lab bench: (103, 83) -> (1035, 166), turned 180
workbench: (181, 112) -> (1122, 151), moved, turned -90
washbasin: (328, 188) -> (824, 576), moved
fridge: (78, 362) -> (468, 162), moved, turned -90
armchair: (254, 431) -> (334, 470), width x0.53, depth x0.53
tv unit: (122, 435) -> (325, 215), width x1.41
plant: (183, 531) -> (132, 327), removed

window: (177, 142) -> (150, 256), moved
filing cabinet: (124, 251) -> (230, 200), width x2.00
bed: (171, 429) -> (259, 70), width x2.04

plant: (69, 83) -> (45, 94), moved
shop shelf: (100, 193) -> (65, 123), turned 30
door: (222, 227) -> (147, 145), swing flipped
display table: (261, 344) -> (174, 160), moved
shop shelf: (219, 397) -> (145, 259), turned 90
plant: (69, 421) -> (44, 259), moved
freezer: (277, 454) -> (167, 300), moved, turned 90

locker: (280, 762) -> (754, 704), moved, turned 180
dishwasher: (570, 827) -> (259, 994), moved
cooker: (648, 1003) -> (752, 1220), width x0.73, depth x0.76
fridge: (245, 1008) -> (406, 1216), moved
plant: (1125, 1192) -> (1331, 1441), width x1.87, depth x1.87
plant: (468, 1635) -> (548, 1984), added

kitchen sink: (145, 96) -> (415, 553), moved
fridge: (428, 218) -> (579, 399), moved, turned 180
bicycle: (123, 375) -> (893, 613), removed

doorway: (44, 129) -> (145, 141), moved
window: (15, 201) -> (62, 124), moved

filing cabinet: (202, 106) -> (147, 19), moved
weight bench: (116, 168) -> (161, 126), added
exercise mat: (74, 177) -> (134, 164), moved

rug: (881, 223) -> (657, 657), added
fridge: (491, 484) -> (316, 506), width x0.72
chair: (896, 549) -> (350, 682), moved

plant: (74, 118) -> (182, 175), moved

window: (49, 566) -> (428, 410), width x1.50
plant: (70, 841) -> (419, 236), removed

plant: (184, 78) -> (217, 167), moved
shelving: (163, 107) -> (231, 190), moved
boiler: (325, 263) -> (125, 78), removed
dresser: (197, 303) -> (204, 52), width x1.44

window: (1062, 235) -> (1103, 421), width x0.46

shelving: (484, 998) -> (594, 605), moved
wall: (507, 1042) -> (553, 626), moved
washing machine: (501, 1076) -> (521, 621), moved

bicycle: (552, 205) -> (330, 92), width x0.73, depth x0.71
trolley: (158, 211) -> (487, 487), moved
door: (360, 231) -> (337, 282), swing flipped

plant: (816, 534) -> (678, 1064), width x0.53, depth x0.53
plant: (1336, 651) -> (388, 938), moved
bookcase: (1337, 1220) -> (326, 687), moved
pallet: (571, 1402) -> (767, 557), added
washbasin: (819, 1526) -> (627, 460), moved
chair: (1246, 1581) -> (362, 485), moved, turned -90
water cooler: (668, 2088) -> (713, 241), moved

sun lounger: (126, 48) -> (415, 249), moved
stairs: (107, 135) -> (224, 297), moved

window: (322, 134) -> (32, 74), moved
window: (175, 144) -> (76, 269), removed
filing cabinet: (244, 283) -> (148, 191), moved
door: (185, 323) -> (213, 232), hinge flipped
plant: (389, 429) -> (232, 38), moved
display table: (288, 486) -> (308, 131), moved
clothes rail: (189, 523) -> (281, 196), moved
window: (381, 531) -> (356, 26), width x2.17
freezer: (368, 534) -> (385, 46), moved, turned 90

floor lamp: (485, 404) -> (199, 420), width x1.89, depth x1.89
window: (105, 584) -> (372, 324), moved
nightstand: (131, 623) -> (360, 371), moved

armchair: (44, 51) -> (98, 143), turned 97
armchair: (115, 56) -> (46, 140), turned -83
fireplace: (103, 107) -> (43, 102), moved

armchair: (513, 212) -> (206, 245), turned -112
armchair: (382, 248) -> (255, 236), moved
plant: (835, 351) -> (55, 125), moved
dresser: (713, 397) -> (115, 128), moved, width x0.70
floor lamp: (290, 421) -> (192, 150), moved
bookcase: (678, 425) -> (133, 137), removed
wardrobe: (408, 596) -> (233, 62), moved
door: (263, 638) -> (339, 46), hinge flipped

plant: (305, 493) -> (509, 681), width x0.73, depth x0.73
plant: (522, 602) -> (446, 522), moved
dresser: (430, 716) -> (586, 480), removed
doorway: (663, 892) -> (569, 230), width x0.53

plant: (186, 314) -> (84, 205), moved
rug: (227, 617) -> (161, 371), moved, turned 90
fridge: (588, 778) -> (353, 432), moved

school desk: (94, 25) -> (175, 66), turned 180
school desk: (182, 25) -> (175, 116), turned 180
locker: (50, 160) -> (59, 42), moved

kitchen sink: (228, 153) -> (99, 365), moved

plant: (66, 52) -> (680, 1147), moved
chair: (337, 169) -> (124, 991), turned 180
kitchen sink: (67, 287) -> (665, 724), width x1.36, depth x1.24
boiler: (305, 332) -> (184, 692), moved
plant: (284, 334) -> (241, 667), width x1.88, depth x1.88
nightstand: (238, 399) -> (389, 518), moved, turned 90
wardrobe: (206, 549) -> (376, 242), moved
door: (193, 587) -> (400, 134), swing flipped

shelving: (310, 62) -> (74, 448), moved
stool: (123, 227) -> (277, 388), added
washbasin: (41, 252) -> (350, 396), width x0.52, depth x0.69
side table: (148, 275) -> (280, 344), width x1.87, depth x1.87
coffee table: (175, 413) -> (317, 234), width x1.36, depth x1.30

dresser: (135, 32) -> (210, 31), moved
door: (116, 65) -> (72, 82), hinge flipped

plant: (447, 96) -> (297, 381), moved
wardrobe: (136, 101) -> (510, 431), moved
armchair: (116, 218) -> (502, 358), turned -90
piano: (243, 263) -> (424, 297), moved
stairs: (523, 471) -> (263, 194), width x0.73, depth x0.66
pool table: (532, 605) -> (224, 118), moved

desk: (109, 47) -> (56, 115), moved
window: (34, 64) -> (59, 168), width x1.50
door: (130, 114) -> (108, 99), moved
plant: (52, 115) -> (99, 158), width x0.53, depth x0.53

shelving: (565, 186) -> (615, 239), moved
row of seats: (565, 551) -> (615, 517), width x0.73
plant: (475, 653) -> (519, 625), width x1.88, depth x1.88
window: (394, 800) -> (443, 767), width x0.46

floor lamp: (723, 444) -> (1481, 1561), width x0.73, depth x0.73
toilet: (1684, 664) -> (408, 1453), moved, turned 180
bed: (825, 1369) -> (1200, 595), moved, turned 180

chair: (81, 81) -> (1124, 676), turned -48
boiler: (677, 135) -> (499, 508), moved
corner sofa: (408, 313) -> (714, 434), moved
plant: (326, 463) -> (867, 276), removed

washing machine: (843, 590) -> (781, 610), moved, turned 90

◆ Exercise details: Make an exact transcription of the entries above.

◆ Problem solution:
lab bench: (103, 83) -> (1035, 166), turned 180
workbench: (181, 112) -> (1122, 151), moved, turned -90
washbasin: (328, 188) -> (824, 576), moved
fridge: (78, 362) -> (468, 162), moved, turned -90
armchair: (254, 431) -> (334, 470), width x0.53, depth x0.53
tv unit: (122, 435) -> (325, 215), width x1.41
plant: (183, 531) -> (132, 327), removed

window: (177, 142) -> (150, 256), moved
filing cabinet: (124, 251) -> (230, 200), width x2.00
bed: (171, 429) -> (259, 70), width x2.04

plant: (69, 83) -> (45, 94), moved
shop shelf: (100, 193) -> (65, 123), turned 30
door: (222, 227) -> (147, 145), swing flipped
display table: (261, 344) -> (174, 160), moved
shop shelf: (219, 397) -> (145, 259), turned 90
plant: (69, 421) -> (44, 259), moved
freezer: (277, 454) -> (167, 300), moved, turned 90

locker: (280, 762) -> (754, 704), moved, turned 180
dishwasher: (570, 827) -> (259, 994), moved
cooker: (648, 1003) -> (752, 1220), width x0.73, depth x0.76
fridge: (245, 1008) -> (406, 1216), moved
plant: (1125, 1192) -> (1331, 1441), width x1.87, depth x1.87
plant: (468, 1635) -> (548, 1984), added

kitchen sink: (145, 96) -> (415, 553), moved
fridge: (428, 218) -> (579, 399), moved, turned 180
bicycle: (123, 375) -> (893, 613), removed

doorway: (44, 129) -> (145, 141), moved
window: (15, 201) -> (62, 124), moved

filing cabinet: (202, 106) -> (147, 19), moved
weight bench: (116, 168) -> (161, 126), added
exercise mat: (74, 177) -> (134, 164), moved

rug: (881, 223) -> (657, 657), added
fridge: (491, 484) -> (316, 506), width x0.72
chair: (896, 549) -> (350, 682), moved

plant: (74, 118) -> (182, 175), moved

window: (49, 566) -> (428, 410), width x1.50
plant: (70, 841) -> (419, 236), removed

plant: (184, 78) -> (217, 167), moved
shelving: (163, 107) -> (231, 190), moved
boiler: (325, 263) -> (125, 78), removed
dresser: (197, 303) -> (204, 52), width x1.44

window: (1062, 235) -> (1103, 421), width x0.46

shelving: (484, 998) -> (594, 605), moved
wall: (507, 1042) -> (553, 626), moved
washing machine: (501, 1076) -> (521, 621), moved

bicycle: (552, 205) -> (330, 92), width x0.73, depth x0.71
trolley: (158, 211) -> (487, 487), moved
door: (360, 231) -> (337, 282), swing flipped

plant: (816, 534) -> (678, 1064), width x0.53, depth x0.53
plant: (1336, 651) -> (388, 938), moved
bookcase: (1337, 1220) -> (326, 687), moved
pallet: (571, 1402) -> (767, 557), added
washbasin: (819, 1526) -> (627, 460), moved
chair: (1246, 1581) -> (362, 485), moved, turned -90
water cooler: (668, 2088) -> (713, 241), moved

sun lounger: (126, 48) -> (415, 249), moved
stairs: (107, 135) -> (224, 297), moved

window: (322, 134) -> (32, 74), moved
window: (175, 144) -> (76, 269), removed
filing cabinet: (244, 283) -> (148, 191), moved
door: (185, 323) -> (213, 232), hinge flipped
plant: (389, 429) -> (232, 38), moved
display table: (288, 486) -> (308, 131), moved
clothes rail: (189, 523) -> (281, 196), moved
window: (381, 531) -> (356, 26), width x2.17
freezer: (368, 534) -> (385, 46), moved, turned 90

floor lamp: (485, 404) -> (199, 420), width x1.89, depth x1.89
window: (105, 584) -> (372, 324), moved
nightstand: (131, 623) -> (360, 371), moved

armchair: (44, 51) -> (98, 143), turned 97
armchair: (115, 56) -> (46, 140), turned -83
fireplace: (103, 107) -> (43, 102), moved

armchair: (513, 212) -> (206, 245), turned -112
armchair: (382, 248) -> (255, 236), moved
plant: (835, 351) -> (55, 125), moved
dresser: (713, 397) -> (115, 128), moved, width x0.70
floor lamp: (290, 421) -> (192, 150), moved
bookcase: (678, 425) -> (133, 137), removed
wardrobe: (408, 596) -> (233, 62), moved
door: (263, 638) -> (339, 46), hinge flipped

plant: (305, 493) -> (509, 681), width x0.73, depth x0.73
plant: (522, 602) -> (446, 522), moved
dresser: (430, 716) -> (586, 480), removed
doorway: (663, 892) -> (569, 230), width x0.53

plant: (186, 314) -> (84, 205), moved
rug: (227, 617) -> (161, 371), moved, turned 90
fridge: (588, 778) -> (353, 432), moved

school desk: (94, 25) -> (175, 66), turned 180
school desk: (182, 25) -> (175, 116), turned 180
locker: (50, 160) -> (59, 42), moved

kitchen sink: (228, 153) -> (99, 365), moved

plant: (66, 52) -> (680, 1147), moved
chair: (337, 169) -> (124, 991), turned 180
kitchen sink: (67, 287) -> (665, 724), width x1.36, depth x1.24
boiler: (305, 332) -> (184, 692), moved
plant: (284, 334) -> (241, 667), width x1.88, depth x1.88
nightstand: (238, 399) -> (389, 518), moved, turned 90
wardrobe: (206, 549) -> (376, 242), moved
door: (193, 587) -> (400, 134), swing flipped

shelving: (310, 62) -> (74, 448), moved
stool: (123, 227) -> (277, 388), added
washbasin: (41, 252) -> (350, 396), width x0.52, depth x0.69
side table: (148, 275) -> (280, 344), width x1.87, depth x1.87
coffee table: (175, 413) -> (317, 234), width x1.36, depth x1.30

dresser: (135, 32) -> (210, 31), moved
door: (116, 65) -> (72, 82), hinge flipped

plant: (447, 96) -> (297, 381), moved
wardrobe: (136, 101) -> (510, 431), moved
armchair: (116, 218) -> (502, 358), turned -90
piano: (243, 263) -> (424, 297), moved
stairs: (523, 471) -> (263, 194), width x0.73, depth x0.66
pool table: (532, 605) -> (224, 118), moved

desk: (109, 47) -> (56, 115), moved
window: (34, 64) -> (59, 168), width x1.50
door: (130, 114) -> (108, 99), moved
plant: (52, 115) -> (99, 158), width x0.53, depth x0.53

shelving: (565, 186) -> (615, 239), moved
row of seats: (565, 551) -> (615, 517), width x0.73
plant: (475, 653) -> (519, 625), width x1.88, depth x1.88
window: (394, 800) -> (443, 767), width x0.46

floor lamp: (723, 444) -> (1481, 1561), width x0.73, depth x0.73
toilet: (1684, 664) -> (408, 1453), moved, turned 180
bed: (825, 1369) -> (1200, 595), moved, turned 180

chair: (81, 81) -> (1124, 676), turned -48
boiler: (677, 135) -> (499, 508), moved
corner sofa: (408, 313) -> (714, 434), moved
plant: (326, 463) -> (867, 276), removed

washing machine: (843, 590) -> (781, 610), moved, turned 90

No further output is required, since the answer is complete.